Count the lines below that include the word "shifted", then give that number and no other words.

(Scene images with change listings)
□ □ □ □ □

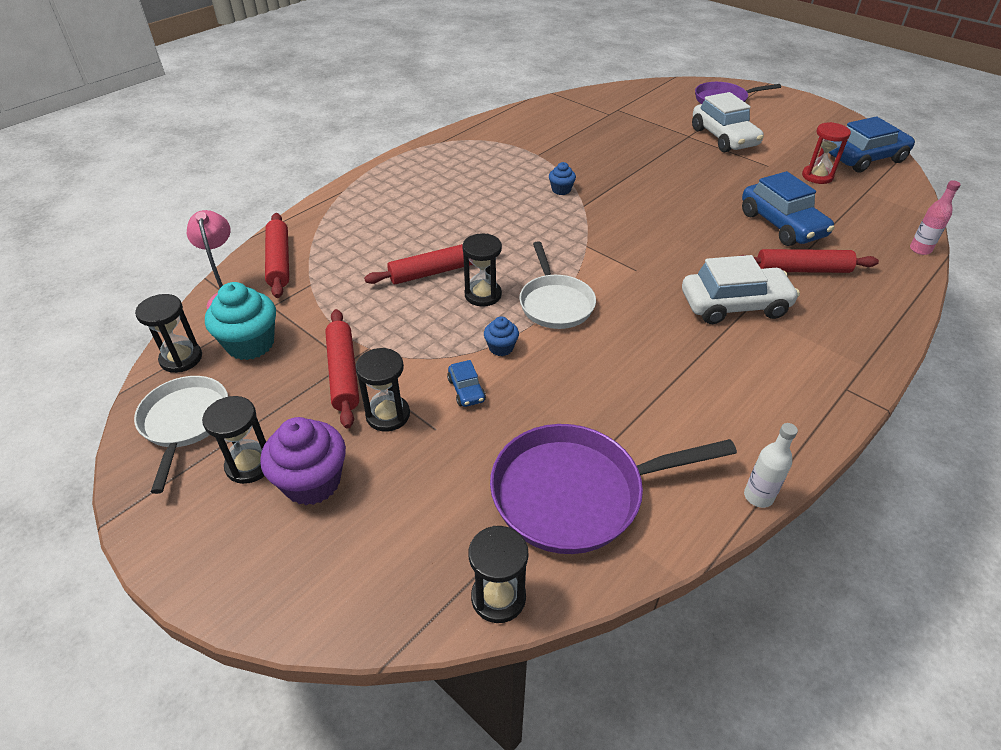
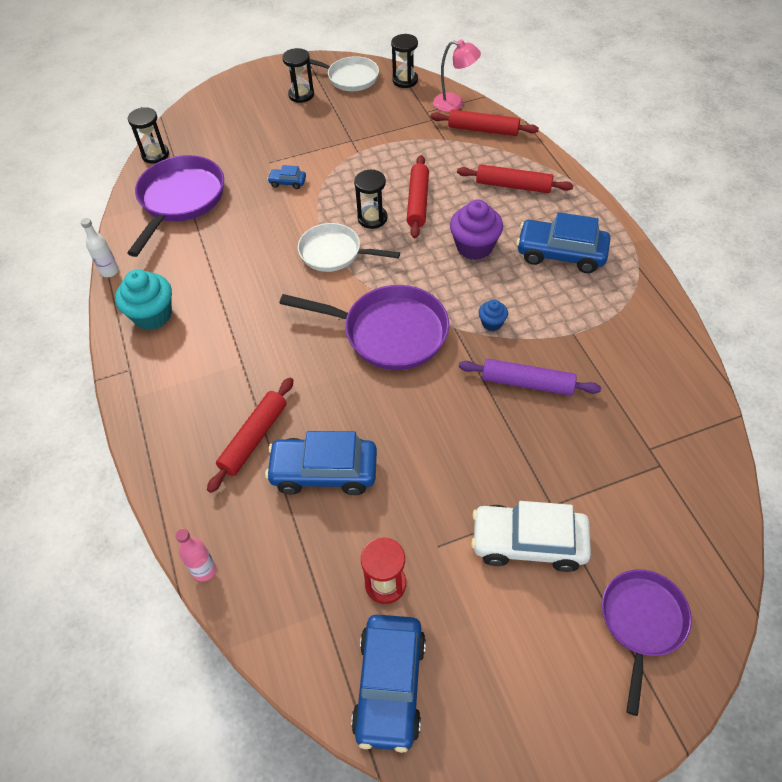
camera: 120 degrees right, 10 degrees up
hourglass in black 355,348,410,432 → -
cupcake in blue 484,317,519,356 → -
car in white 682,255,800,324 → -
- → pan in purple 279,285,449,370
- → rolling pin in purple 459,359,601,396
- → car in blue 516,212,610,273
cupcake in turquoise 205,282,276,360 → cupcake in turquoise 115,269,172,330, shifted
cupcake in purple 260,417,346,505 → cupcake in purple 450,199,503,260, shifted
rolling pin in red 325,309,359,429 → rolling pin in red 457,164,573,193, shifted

□ □ □ □ □

**Answer to this exercise:** 3